### Kısa alıştırma
Aşağıdaki listede "kern" dizesini içeren satırların sayısını belirtin ve yalnızca bu sayıyı yazın.

### Kayıt kümesi
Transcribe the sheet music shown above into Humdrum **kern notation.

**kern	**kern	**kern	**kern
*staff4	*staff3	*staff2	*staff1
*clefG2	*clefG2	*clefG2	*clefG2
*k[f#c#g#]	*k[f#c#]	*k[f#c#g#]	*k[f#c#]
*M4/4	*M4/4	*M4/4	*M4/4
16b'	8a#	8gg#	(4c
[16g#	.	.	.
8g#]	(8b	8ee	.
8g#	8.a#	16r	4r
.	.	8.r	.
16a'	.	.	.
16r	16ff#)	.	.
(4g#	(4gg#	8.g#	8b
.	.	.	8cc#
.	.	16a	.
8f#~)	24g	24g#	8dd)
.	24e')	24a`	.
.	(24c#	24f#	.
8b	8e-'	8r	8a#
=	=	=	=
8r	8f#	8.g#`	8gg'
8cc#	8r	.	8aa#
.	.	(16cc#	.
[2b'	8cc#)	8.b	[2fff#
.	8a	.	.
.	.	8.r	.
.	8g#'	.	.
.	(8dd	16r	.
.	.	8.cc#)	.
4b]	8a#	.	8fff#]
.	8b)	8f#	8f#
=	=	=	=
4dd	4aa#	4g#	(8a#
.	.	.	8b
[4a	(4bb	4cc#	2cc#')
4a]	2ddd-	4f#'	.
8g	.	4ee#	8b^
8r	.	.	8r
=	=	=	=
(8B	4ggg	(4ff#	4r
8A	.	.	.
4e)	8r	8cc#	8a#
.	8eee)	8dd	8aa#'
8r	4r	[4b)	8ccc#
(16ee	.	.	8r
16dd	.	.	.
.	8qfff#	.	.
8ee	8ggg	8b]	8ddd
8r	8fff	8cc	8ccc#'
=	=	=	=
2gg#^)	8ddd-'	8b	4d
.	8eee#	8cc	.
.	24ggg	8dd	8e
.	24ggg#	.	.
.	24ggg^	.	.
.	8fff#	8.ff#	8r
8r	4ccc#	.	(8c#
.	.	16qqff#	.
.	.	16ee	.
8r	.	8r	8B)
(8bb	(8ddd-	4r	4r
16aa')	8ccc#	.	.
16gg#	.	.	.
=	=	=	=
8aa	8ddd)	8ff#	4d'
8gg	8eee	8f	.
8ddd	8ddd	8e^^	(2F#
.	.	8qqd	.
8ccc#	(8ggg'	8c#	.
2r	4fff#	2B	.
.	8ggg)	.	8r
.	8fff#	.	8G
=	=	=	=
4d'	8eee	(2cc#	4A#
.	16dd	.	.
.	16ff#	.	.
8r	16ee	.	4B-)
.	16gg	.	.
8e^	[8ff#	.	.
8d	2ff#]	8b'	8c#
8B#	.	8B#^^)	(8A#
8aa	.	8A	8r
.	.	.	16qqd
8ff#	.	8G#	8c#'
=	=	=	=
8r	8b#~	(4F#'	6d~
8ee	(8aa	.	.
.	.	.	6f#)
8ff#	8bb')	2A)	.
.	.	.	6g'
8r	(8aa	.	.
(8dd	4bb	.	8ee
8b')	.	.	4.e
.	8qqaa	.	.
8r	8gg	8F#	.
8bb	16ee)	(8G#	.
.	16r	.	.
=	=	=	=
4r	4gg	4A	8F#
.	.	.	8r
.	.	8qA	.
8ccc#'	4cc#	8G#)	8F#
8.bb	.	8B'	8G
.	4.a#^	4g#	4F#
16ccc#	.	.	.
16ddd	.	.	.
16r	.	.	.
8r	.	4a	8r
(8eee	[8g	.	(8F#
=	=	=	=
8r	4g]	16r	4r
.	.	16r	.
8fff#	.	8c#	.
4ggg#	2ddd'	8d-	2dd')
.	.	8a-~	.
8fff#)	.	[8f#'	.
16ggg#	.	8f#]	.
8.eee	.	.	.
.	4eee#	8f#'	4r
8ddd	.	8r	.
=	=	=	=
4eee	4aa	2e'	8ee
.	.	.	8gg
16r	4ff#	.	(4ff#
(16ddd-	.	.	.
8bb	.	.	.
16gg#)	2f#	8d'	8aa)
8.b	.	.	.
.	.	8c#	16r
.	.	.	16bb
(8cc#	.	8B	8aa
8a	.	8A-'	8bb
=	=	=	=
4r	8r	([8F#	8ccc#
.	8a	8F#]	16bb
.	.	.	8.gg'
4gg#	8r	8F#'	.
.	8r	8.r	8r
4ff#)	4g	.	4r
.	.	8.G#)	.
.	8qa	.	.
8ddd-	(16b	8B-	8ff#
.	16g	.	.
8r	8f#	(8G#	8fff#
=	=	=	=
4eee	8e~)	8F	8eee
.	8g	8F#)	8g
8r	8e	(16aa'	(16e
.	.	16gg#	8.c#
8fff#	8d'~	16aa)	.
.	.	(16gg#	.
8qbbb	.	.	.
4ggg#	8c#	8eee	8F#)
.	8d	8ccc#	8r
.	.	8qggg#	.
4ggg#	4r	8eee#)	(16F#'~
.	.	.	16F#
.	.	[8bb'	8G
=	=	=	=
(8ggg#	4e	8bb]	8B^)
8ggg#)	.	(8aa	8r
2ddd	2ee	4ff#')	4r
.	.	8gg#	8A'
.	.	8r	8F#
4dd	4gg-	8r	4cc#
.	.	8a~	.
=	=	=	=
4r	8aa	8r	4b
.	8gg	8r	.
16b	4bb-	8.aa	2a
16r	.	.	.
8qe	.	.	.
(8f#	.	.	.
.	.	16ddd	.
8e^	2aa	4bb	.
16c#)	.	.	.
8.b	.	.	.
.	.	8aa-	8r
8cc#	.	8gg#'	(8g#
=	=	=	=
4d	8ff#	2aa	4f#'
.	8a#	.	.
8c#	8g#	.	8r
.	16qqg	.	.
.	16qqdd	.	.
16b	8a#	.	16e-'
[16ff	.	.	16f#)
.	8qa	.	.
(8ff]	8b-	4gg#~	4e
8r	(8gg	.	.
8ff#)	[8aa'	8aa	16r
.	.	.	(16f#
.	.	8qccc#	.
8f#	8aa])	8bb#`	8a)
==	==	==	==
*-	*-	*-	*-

### Problemin çözümü
2